Exercise: Give back the entries exactly as they read, leaving each image out.

Record extracts section start

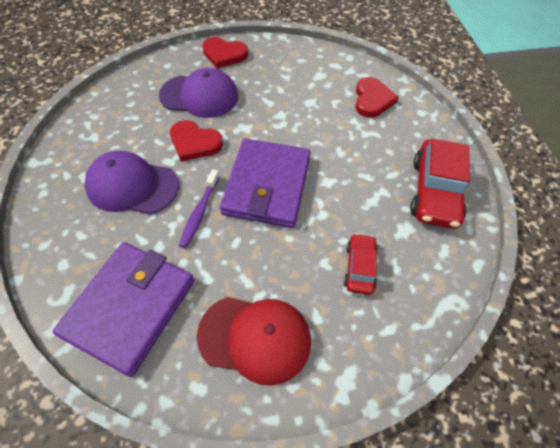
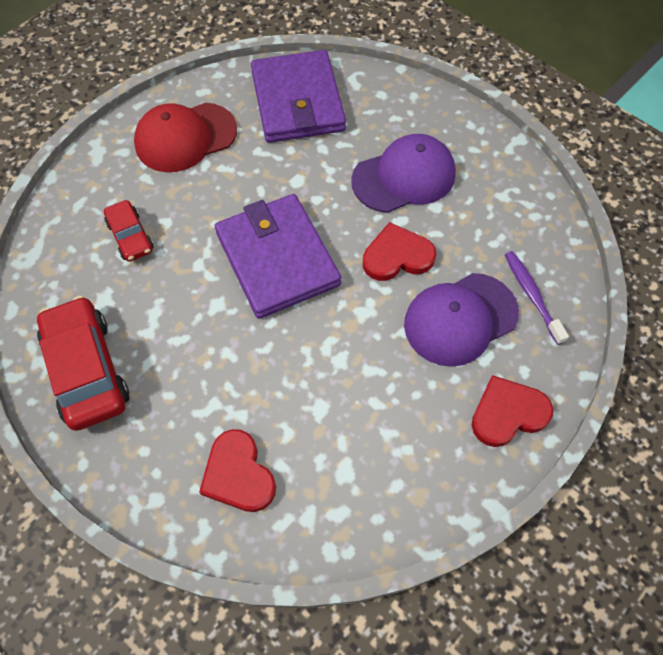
camera: 145 degrees right, 5 degrees up
(199, 212) = (317, 193): purple toothbrush -> purple toothbrush (532, 295)

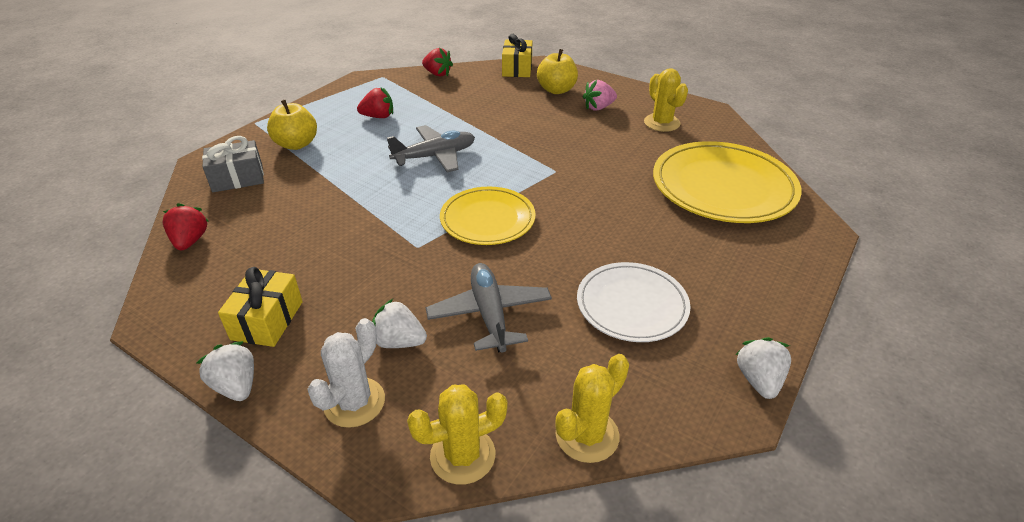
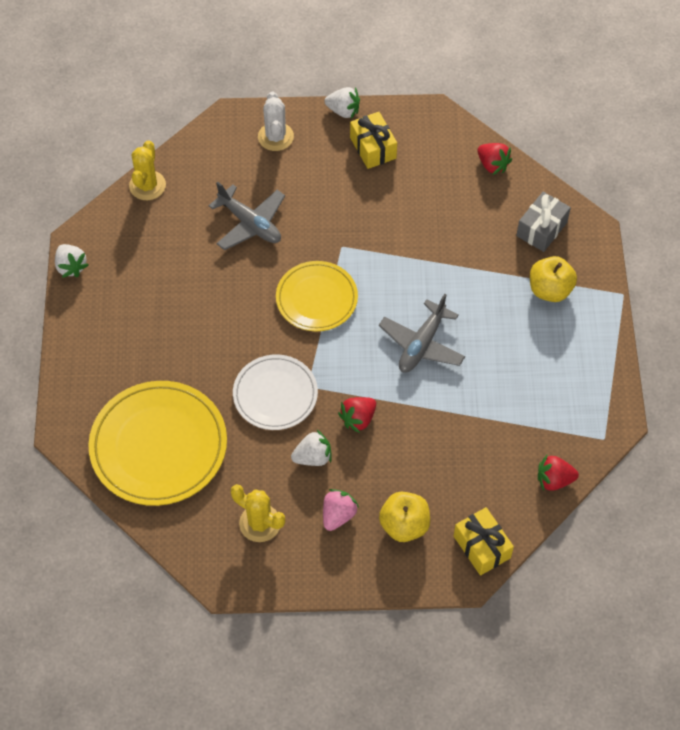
camera: 145 degrees right, 20 degrees up
(378, 116) = (528, 368): red strawberry -> red strawberry (358, 419)
(399, 341) = (286, 178): white strawberry -> white strawberry (313, 457)
(462, 455) = (200, 144): yellow cactus -> none
(632, 305) = (168, 279): white plate -> white plate (275, 394)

Record extracts section end

Response:
camera: 145 degrees right, 5 degrees up
(199, 212) = (317, 193): purple toothbrush -> purple toothbrush (532, 295)

camera: 145 degrees right, 20 degrees up
(378, 116) = (528, 368): red strawberry -> red strawberry (358, 419)
(399, 341) = (286, 178): white strawberry -> white strawberry (313, 457)
(462, 455) = (200, 144): yellow cactus -> none
(632, 305) = (168, 279): white plate -> white plate (275, 394)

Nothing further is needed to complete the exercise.